» EXERCISE PROMPT
In the records below, find the line with "D3: diode 1N914 (A Y5, K G7) -> none" and the line with "TP3: test point (N011) -> none". Print both exactly, along with every line between them, and no other line.

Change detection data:
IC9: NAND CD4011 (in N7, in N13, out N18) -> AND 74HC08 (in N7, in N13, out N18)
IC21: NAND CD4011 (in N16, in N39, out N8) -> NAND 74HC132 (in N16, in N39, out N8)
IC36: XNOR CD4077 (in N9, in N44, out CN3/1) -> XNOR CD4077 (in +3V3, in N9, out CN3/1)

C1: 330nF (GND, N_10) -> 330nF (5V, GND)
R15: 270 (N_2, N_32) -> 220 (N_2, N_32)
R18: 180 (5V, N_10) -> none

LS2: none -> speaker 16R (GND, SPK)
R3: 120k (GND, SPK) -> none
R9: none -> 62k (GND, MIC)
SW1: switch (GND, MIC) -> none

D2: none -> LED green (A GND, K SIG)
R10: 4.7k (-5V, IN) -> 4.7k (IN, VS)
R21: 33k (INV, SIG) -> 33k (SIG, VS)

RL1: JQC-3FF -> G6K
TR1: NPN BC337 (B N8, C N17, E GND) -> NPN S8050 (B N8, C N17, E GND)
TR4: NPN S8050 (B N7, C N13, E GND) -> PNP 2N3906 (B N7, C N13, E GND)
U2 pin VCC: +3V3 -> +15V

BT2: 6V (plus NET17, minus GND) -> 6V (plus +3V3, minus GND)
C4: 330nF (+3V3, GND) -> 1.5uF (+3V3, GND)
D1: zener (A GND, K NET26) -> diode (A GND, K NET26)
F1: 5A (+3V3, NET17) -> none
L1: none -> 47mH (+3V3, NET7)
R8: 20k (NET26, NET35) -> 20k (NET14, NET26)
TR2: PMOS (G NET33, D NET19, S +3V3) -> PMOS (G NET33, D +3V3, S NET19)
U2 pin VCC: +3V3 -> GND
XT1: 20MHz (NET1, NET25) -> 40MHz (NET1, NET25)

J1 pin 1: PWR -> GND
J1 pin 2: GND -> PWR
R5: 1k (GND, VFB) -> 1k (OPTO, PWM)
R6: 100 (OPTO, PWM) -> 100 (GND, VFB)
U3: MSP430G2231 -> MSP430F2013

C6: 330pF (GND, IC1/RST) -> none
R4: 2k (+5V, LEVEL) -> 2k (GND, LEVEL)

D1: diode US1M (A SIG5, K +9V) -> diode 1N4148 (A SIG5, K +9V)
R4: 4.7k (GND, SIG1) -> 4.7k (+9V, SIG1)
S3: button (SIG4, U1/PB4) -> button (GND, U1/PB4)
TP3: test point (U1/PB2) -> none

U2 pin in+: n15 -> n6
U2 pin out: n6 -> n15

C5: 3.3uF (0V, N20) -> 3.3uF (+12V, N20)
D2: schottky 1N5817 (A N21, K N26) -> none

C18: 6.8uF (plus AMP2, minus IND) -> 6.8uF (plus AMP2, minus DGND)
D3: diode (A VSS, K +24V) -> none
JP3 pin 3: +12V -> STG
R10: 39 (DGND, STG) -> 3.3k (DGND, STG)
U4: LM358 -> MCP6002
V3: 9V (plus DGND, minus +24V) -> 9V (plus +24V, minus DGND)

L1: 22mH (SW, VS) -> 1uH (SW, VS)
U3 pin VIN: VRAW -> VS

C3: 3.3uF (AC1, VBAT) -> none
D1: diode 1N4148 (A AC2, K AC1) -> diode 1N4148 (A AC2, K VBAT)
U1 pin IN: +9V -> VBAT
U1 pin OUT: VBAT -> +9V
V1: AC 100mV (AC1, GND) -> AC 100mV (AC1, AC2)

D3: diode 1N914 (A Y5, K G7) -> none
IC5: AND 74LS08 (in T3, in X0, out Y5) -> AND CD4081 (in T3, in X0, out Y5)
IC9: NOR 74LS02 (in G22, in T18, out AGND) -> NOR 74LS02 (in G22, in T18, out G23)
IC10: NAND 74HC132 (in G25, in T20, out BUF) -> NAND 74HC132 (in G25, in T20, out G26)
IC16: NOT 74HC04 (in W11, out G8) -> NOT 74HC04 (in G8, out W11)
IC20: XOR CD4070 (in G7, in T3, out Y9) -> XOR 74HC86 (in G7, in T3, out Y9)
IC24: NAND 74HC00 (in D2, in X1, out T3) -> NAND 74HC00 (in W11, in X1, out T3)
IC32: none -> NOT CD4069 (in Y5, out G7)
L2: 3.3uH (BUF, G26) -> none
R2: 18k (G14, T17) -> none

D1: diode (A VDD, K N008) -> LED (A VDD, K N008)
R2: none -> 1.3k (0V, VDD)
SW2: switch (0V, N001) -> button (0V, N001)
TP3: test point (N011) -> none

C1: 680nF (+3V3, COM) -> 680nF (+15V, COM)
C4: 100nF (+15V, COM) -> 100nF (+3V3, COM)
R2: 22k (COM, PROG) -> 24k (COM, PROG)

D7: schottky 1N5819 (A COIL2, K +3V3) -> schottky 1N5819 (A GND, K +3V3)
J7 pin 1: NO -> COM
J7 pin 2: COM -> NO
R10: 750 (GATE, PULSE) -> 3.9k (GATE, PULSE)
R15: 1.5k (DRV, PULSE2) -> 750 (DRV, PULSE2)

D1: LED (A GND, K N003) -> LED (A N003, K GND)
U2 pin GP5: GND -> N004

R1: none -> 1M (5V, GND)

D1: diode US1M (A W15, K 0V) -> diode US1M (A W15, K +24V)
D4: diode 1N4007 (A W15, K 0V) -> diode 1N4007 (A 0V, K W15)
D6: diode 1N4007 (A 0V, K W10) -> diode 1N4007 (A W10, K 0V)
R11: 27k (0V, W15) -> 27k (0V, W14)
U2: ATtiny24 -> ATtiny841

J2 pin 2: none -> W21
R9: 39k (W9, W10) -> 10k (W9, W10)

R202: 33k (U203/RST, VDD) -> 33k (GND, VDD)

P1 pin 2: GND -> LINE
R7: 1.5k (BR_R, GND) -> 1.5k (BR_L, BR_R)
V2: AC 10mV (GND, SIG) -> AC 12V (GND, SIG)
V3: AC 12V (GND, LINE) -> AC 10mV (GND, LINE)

» WRITTEN SOLUTION
D3: diode 1N914 (A Y5, K G7) -> none
IC5: AND 74LS08 (in T3, in X0, out Y5) -> AND CD4081 (in T3, in X0, out Y5)
IC9: NOR 74LS02 (in G22, in T18, out AGND) -> NOR 74LS02 (in G22, in T18, out G23)
IC10: NAND 74HC132 (in G25, in T20, out BUF) -> NAND 74HC132 (in G25, in T20, out G26)
IC16: NOT 74HC04 (in W11, out G8) -> NOT 74HC04 (in G8, out W11)
IC20: XOR CD4070 (in G7, in T3, out Y9) -> XOR 74HC86 (in G7, in T3, out Y9)
IC24: NAND 74HC00 (in D2, in X1, out T3) -> NAND 74HC00 (in W11, in X1, out T3)
IC32: none -> NOT CD4069 (in Y5, out G7)
L2: 3.3uH (BUF, G26) -> none
R2: 18k (G14, T17) -> none

D1: diode (A VDD, K N008) -> LED (A VDD, K N008)
R2: none -> 1.3k (0V, VDD)
SW2: switch (0V, N001) -> button (0V, N001)
TP3: test point (N011) -> none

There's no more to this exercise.